» **Data to use**:
────────
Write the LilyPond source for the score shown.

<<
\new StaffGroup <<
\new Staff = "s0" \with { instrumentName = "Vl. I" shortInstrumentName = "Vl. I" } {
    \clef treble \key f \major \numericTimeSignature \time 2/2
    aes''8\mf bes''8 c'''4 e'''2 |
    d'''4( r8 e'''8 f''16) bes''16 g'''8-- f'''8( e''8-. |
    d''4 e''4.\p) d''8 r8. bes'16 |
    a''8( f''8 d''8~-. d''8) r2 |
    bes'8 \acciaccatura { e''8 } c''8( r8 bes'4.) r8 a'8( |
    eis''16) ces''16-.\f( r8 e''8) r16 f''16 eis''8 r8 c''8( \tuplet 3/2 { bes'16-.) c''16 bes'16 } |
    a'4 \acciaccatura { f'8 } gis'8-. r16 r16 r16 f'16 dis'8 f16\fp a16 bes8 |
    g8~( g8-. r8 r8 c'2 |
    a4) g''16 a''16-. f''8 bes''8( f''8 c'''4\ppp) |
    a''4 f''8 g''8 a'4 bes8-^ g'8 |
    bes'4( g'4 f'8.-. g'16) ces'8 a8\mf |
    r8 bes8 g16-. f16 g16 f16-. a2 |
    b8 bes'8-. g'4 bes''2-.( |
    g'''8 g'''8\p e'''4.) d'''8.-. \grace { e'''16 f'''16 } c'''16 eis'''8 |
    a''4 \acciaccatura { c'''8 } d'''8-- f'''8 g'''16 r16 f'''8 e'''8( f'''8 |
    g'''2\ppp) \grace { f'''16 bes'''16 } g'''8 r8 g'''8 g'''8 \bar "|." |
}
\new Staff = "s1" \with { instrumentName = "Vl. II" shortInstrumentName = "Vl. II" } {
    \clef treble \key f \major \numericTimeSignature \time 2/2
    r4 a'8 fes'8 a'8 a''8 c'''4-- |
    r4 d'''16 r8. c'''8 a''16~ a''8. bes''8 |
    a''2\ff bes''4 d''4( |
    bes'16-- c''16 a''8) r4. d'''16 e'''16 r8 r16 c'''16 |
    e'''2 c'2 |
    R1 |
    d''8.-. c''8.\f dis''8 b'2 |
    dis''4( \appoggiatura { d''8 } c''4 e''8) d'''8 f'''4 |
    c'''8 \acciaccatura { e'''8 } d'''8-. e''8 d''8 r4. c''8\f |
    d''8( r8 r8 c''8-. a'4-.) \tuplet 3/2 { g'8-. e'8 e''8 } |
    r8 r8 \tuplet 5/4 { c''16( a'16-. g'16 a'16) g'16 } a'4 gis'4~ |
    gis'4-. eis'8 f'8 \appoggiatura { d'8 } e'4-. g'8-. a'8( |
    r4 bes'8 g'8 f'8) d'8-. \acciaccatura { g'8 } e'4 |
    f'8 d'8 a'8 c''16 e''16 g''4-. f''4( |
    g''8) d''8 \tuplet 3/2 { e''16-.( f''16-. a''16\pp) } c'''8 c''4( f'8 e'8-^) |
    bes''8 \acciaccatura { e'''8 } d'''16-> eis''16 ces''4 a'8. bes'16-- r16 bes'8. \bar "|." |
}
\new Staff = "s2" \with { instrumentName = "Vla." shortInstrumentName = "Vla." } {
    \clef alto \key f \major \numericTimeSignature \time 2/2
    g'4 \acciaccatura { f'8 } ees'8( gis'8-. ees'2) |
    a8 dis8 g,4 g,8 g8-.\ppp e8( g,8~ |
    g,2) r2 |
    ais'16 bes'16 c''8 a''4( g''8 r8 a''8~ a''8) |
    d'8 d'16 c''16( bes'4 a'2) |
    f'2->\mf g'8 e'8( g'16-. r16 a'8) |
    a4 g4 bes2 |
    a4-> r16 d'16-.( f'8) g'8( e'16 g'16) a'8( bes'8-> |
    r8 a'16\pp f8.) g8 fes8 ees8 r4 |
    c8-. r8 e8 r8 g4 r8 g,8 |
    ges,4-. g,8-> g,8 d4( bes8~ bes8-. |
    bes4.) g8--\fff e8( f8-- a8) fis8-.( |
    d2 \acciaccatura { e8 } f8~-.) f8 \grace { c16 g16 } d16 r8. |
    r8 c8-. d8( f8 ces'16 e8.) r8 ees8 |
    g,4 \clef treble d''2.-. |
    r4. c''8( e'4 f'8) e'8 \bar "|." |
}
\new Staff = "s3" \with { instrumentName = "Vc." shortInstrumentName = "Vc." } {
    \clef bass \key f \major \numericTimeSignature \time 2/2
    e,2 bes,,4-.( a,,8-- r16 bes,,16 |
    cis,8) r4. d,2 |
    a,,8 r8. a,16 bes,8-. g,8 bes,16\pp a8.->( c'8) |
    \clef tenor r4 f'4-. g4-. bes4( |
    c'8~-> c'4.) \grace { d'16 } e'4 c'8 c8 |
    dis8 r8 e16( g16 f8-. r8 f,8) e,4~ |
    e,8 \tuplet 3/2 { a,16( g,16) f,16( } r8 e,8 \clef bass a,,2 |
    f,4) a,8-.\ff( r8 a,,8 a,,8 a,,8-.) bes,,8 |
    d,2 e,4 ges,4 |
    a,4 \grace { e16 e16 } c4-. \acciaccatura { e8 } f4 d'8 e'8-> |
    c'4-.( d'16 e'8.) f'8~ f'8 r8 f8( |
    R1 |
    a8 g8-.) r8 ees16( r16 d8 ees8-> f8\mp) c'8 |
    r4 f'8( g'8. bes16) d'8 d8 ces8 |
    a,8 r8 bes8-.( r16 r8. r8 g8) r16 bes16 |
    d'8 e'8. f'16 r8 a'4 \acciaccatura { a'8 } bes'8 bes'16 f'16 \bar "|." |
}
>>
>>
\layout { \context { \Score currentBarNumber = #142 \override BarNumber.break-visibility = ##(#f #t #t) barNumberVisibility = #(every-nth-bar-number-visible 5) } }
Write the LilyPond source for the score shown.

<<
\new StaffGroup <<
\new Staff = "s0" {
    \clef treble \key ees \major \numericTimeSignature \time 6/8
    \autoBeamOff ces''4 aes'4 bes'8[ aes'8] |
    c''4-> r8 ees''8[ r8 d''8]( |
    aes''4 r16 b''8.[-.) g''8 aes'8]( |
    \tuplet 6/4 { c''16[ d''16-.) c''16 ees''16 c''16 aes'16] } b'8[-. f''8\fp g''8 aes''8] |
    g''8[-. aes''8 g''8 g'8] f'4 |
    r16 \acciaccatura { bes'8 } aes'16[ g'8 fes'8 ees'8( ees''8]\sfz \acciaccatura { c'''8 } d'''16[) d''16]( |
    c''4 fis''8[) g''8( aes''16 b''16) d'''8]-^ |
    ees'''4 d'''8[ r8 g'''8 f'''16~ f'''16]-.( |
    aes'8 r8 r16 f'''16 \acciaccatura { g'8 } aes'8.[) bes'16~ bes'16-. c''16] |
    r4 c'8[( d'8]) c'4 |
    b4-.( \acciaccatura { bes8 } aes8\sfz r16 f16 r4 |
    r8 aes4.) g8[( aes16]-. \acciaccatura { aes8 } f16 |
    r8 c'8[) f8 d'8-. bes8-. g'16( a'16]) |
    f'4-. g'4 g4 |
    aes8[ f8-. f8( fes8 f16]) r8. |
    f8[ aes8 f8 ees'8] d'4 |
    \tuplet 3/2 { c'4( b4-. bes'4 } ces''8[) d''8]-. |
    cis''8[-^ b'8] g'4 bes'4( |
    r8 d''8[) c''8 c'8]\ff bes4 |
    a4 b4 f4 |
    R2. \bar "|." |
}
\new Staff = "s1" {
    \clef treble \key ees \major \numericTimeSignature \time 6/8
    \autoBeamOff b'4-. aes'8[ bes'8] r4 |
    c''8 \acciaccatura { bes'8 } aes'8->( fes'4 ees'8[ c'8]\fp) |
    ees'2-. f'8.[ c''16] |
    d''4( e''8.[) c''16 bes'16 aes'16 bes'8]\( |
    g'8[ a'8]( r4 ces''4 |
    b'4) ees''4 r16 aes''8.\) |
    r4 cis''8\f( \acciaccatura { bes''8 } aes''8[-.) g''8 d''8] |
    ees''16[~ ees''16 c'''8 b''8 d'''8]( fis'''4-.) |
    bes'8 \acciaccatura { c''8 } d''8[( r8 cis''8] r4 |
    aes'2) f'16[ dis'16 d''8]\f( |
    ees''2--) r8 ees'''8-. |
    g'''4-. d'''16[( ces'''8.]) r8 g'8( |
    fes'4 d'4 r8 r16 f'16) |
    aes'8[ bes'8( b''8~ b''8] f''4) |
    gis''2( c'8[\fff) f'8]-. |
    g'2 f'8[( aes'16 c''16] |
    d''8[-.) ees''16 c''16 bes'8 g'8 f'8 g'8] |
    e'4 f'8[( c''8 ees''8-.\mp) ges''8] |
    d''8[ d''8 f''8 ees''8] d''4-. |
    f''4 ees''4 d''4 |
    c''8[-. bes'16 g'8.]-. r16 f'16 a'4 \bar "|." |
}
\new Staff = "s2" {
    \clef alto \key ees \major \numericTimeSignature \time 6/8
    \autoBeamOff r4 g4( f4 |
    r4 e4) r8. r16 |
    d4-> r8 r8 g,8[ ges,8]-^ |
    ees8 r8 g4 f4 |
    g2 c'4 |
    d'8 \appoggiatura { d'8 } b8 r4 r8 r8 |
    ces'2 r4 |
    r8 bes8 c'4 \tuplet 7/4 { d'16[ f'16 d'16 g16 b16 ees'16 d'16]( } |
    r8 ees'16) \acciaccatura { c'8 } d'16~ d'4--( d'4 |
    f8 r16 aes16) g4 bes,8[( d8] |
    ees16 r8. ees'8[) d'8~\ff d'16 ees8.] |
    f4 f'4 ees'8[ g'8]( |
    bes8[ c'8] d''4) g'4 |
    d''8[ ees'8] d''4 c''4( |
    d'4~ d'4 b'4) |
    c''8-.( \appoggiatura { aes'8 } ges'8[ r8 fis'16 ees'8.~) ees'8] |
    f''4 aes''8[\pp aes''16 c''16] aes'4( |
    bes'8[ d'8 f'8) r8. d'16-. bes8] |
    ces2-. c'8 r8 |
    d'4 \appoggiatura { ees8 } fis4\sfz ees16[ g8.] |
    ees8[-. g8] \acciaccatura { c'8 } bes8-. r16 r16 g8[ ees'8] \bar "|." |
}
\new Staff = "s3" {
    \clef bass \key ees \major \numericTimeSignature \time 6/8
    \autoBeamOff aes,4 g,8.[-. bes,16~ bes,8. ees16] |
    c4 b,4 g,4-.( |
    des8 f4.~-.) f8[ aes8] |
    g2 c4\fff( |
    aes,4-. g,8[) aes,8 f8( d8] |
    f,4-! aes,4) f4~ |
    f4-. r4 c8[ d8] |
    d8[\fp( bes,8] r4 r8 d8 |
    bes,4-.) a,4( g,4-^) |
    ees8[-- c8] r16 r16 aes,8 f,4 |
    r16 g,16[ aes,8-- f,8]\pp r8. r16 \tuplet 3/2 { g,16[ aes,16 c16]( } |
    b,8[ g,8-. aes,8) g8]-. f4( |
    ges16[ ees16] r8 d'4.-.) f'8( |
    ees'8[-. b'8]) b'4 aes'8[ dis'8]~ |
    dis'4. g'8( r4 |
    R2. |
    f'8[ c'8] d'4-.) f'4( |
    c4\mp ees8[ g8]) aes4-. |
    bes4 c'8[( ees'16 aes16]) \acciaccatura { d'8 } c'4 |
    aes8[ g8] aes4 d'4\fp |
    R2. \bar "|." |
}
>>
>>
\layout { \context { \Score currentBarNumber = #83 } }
────────
» **Given problem**: Collect every line of the records that contains the string "shortInstrumentName", matching case exactly, and copy each of those lines.

» **Output below**:
\new Staff = "s0" \with { instrumentName = "Vl. I" shortInstrumentName = "Vl. I" } {
\new Staff = "s1" \with { instrumentName = "Vl. II" shortInstrumentName = "Vl. II" } {
\new Staff = "s2" \with { instrumentName = "Vla." shortInstrumentName = "Vla." } {
\new Staff = "s3" \with { instrumentName = "Vc." shortInstrumentName = "Vc." } {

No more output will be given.